Records:

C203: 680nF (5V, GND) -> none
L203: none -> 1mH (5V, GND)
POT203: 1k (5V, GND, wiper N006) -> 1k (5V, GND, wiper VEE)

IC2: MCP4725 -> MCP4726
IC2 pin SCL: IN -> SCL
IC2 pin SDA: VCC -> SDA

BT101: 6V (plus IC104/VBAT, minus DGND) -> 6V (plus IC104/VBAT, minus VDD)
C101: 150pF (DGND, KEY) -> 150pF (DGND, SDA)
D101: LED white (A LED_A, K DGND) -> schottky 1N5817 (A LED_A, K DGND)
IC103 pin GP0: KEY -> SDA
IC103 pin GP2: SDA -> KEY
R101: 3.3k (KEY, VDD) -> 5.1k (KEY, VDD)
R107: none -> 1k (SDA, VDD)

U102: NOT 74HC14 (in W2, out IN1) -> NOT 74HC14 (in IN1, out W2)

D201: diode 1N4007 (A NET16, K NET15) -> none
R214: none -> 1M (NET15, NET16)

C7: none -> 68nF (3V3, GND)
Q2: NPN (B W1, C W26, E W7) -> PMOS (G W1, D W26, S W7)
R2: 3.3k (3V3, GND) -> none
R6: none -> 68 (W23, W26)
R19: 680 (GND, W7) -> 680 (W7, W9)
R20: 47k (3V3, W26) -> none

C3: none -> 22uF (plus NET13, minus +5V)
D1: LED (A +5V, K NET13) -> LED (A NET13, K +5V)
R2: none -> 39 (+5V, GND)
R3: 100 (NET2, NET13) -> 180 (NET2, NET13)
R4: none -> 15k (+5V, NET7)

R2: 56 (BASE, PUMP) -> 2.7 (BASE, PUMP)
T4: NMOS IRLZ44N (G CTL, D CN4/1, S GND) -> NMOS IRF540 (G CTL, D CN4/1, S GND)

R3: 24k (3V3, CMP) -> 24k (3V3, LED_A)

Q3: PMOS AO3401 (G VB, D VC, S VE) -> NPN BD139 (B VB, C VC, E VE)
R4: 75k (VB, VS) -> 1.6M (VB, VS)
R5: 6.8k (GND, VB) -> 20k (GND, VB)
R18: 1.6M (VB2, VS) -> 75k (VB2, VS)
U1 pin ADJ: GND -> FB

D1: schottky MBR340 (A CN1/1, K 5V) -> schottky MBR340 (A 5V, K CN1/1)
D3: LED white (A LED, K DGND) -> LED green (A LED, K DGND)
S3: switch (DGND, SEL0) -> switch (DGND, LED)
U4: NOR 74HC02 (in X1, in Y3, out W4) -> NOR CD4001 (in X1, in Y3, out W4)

What you are asked to do: For this exercise, return every line from the data that holds the string "schottky".

Response:
D101: LED white (A LED_A, K DGND) -> schottky 1N5817 (A LED_A, K DGND)
D1: schottky MBR340 (A CN1/1, K 5V) -> schottky MBR340 (A 5V, K CN1/1)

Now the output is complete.